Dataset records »
● ● ● ●

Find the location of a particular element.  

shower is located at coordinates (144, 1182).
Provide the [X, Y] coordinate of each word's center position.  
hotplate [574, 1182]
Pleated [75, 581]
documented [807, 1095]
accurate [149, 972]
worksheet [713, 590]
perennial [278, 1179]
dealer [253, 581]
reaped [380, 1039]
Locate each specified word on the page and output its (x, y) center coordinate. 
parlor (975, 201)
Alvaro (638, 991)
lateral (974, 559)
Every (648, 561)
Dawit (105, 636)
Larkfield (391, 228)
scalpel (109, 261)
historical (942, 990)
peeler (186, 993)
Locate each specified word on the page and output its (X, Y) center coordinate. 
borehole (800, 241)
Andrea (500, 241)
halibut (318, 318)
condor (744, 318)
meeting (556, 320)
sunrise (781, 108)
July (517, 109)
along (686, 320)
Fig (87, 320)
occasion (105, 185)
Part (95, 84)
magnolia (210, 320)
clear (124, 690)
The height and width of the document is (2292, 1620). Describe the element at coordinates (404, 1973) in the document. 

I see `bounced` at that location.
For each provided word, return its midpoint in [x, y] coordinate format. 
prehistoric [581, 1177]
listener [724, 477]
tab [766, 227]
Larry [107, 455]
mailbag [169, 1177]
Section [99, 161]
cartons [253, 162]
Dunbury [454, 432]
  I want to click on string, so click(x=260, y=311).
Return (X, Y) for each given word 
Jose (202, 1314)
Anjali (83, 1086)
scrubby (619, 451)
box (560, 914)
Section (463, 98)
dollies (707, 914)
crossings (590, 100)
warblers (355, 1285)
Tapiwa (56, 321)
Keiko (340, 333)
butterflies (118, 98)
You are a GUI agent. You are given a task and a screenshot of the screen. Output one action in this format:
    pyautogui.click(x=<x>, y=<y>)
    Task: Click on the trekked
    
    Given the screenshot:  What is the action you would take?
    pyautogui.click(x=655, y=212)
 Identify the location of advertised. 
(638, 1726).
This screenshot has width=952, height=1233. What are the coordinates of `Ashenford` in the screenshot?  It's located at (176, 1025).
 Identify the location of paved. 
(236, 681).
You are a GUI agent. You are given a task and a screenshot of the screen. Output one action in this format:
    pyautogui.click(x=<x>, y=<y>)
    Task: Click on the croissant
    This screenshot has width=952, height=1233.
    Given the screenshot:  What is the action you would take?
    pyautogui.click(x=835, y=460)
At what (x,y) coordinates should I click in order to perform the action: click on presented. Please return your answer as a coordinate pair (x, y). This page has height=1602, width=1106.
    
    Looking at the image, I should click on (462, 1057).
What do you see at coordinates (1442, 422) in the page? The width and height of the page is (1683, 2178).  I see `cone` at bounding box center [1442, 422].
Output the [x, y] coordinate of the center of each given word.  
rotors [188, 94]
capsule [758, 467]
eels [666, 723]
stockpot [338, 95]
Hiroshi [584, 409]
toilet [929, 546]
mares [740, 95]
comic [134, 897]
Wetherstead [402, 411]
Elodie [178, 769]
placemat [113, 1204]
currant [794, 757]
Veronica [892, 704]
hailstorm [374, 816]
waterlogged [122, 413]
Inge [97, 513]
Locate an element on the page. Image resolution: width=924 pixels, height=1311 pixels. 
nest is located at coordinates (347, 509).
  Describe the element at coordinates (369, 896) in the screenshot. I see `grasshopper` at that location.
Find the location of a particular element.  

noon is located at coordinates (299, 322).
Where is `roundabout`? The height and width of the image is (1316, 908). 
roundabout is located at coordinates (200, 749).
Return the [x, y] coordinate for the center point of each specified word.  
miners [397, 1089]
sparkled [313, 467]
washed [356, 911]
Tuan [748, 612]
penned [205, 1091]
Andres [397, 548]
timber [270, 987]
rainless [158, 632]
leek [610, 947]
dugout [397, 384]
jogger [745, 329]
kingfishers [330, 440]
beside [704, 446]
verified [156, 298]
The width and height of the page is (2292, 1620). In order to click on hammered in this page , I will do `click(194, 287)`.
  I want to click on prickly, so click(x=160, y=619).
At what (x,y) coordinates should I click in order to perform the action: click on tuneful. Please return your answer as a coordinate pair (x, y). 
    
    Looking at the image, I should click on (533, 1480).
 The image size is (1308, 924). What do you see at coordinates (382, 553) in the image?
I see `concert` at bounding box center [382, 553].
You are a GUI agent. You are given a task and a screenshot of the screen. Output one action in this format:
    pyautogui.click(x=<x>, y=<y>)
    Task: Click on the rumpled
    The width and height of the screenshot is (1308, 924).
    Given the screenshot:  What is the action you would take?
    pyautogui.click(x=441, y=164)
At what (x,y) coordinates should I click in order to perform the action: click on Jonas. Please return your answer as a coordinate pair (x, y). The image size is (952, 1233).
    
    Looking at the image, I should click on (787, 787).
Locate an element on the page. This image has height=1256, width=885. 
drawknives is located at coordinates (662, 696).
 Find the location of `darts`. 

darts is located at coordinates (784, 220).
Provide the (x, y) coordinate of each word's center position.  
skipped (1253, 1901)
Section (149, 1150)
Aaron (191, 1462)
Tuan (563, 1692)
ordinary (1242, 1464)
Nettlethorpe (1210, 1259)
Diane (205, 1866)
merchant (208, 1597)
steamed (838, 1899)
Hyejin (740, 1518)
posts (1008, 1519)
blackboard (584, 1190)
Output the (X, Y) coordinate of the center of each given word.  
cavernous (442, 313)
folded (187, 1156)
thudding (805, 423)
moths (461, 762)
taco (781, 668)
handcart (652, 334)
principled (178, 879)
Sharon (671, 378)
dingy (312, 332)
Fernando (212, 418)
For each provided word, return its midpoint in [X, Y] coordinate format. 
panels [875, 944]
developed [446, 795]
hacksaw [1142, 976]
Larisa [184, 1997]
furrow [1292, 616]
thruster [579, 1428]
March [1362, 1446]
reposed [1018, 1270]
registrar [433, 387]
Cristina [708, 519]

● ● ● ●

Requirement » Rewrite every line of the listing above as a numbered list, omitting any blank lines.

Response to this exercise »
1. Find the location of a particular element.  
2. shower is located at coordinates (144, 1182).
3. Provide the [X, Y] coordinate of each word's center position.  
4. hotplate [574, 1182]
5. Pleated [75, 581]
6. documented [807, 1095]
7. accurate [149, 972]
8. worksheet [713, 590]
9. perennial [278, 1179]
10. dealer [253, 581]
11. reaped [380, 1039]
12. Locate each specified word on the page and output its (x, y) center coordinate. 
13. parlor (975, 201)
14. Alvaro (638, 991)
15. lateral (974, 559)
16. Every (648, 561)
17. Dawit (105, 636)
18. Larkfield (391, 228)
19. scalpel (109, 261)
20. historical (942, 990)
21. peeler (186, 993)
22. Locate each specified word on the page and output its (X, Y) center coordinate. 
23. borehole (800, 241)
24. Andrea (500, 241)
25. halibut (318, 318)
26. condor (744, 318)
27. meeting (556, 320)
28. sunrise (781, 108)
29. July (517, 109)
30. along (686, 320)
31. Fig (87, 320)
32. occasion (105, 185)
33. Part (95, 84)
34. magnolia (210, 320)
35. clear (124, 690)
36. The height and width of the document is (2292, 1620). Describe the element at coordinates (404, 1973) in the document. 
37. I see `bounced` at that location.
38. For each provided word, return its midpoint in [x, y] coordinate format. 
39. prehistoric [581, 1177]
40. listener [724, 477]
41. tab [766, 227]
42. Larry [107, 455]
43. mailbag [169, 1177]
44. Section [99, 161]
45. cartons [253, 162]
46. Dunbury [454, 432]
47.   I want to click on string, so click(x=260, y=311).
48. Return (X, Y) for each given word 
49. Jose (202, 1314)
50. Anjali (83, 1086)
51. scrubby (619, 451)
52. box (560, 914)
53. Section (463, 98)
54. dollies (707, 914)
55. crossings (590, 100)
56. warblers (355, 1285)
57. Tapiwa (56, 321)
58. Keiko (340, 333)
59. butterflies (118, 98)
60. You are a GUI agent. You are given a task and a screenshot of the screen. Output one action in this format:
61.     pyautogui.click(x=<x>, y=<y>)
62.     Task: Click on the trekked
63.     Given the screenshot:  What is the action you would take?
64.     pyautogui.click(x=655, y=212)
65.  Identify the location of advertised. 
66. (638, 1726).
67. This screenshot has width=952, height=1233. What are the coordinates of `Ashenford` in the screenshot?  It's located at (176, 1025).
68.  Identify the location of paved. 
69. (236, 681).
70. You are a GUI agent. You are given a task and a screenshot of the screen. Output one action in this format:
71.     pyautogui.click(x=<x>, y=<y>)
72.     Task: Click on the croissant
73.     This screenshot has width=952, height=1233.
74.     Given the screenshot:  What is the action you would take?
75.     pyautogui.click(x=835, y=460)
76. At what (x,y) coordinates should I click in order to perform the action: click on presented. Please return your answer as a coordinate pair (x, y). This page has height=1602, width=1106.
77.     Looking at the image, I should click on (462, 1057).
78. What do you see at coordinates (1442, 422) in the page? The width and height of the page is (1683, 2178).  I see `cone` at bounding box center [1442, 422].
79. Output the [x, y] coordinate of the center of each given word.  
80. rotors [188, 94]
81. capsule [758, 467]
82. eels [666, 723]
83. stockpot [338, 95]
84. Hiroshi [584, 409]
85. toilet [929, 546]
86. mares [740, 95]
87. comic [134, 897]
88. Wetherstead [402, 411]
89. Elodie [178, 769]
90. placemat [113, 1204]
91. currant [794, 757]
92. Veronica [892, 704]
93. hailstorm [374, 816]
94. waterlogged [122, 413]
95. Inge [97, 513]
96. Locate an element on the page. Image resolution: width=924 pixels, height=1311 pixels. 
97. nest is located at coordinates (347, 509).
98.   Describe the element at coordinates (369, 896) in the screenshot. I see `grasshopper` at that location.
99. Find the location of a particular element.  
100. noon is located at coordinates (299, 322).
101. Where is `roundabout`? The height and width of the image is (1316, 908). 
102. roundabout is located at coordinates (200, 749).
103. Return the [x, y] coordinate for the center point of each specified word.  
104. miners [397, 1089]
105. sparkled [313, 467]
106. washed [356, 911]
107. Tuan [748, 612]
108. penned [205, 1091]
109. Andres [397, 548]
110. timber [270, 987]
111. rainless [158, 632]
112. leek [610, 947]
113. dugout [397, 384]
114. jogger [745, 329]
115. kingfishers [330, 440]
116. beside [704, 446]
117. verified [156, 298]
118. The width and height of the page is (2292, 1620). In order to click on hammered in this page , I will do `click(194, 287)`.
119.   I want to click on prickly, so click(x=160, y=619).
120. At what (x,y) coordinates should I click in order to perform the action: click on tuneful. Please return your answer as a coordinate pair (x, y). 
121.     Looking at the image, I should click on (533, 1480).
122.  The image size is (1308, 924). What do you see at coordinates (382, 553) in the image?
123. I see `concert` at bounding box center [382, 553].
124. You are a GUI agent. You are given a task and a screenshot of the screen. Output one action in this format:
125.     pyautogui.click(x=<x>, y=<y>)
126.     Task: Click on the rumpled
127.     The width and height of the screenshot is (1308, 924).
128.     Given the screenshot:  What is the action you would take?
129.     pyautogui.click(x=441, y=164)
130. At what (x,y) coordinates should I click in order to perform the action: click on Jonas. Please return your answer as a coordinate pair (x, y). The image size is (952, 1233).
131.     Looking at the image, I should click on (787, 787).
132. Locate an element on the page. This image has height=1256, width=885. 
133. drawknives is located at coordinates (662, 696).
134.  Find the location of `darts`. 
135. darts is located at coordinates (784, 220).
136. Provide the (x, y) coordinate of each word's center position.  
137. skipped (1253, 1901)
138. Section (149, 1150)
139. Aaron (191, 1462)
140. Tuan (563, 1692)
141. ordinary (1242, 1464)
142. Nettlethorpe (1210, 1259)
143. Diane (205, 1866)
144. merchant (208, 1597)
145. steamed (838, 1899)
146. Hyejin (740, 1518)
147. posts (1008, 1519)
148. blackboard (584, 1190)
149. Output the (X, Y) coordinate of the center of each given word.  
150. cavernous (442, 313)
151. folded (187, 1156)
152. thudding (805, 423)
153. moths (461, 762)
154. taco (781, 668)
155. handcart (652, 334)
156. principled (178, 879)
157. Sharon (671, 378)
158. dingy (312, 332)
159. Fernando (212, 418)
160. For each provided word, return its midpoint in [X, Y] coordinate format. 
161. panels [875, 944]
162. developed [446, 795]
163. hacksaw [1142, 976]
164. Larisa [184, 1997]
165. furrow [1292, 616]
166. thruster [579, 1428]
167. March [1362, 1446]
168. reposed [1018, 1270]
169. registrar [433, 387]
170. Cristina [708, 519]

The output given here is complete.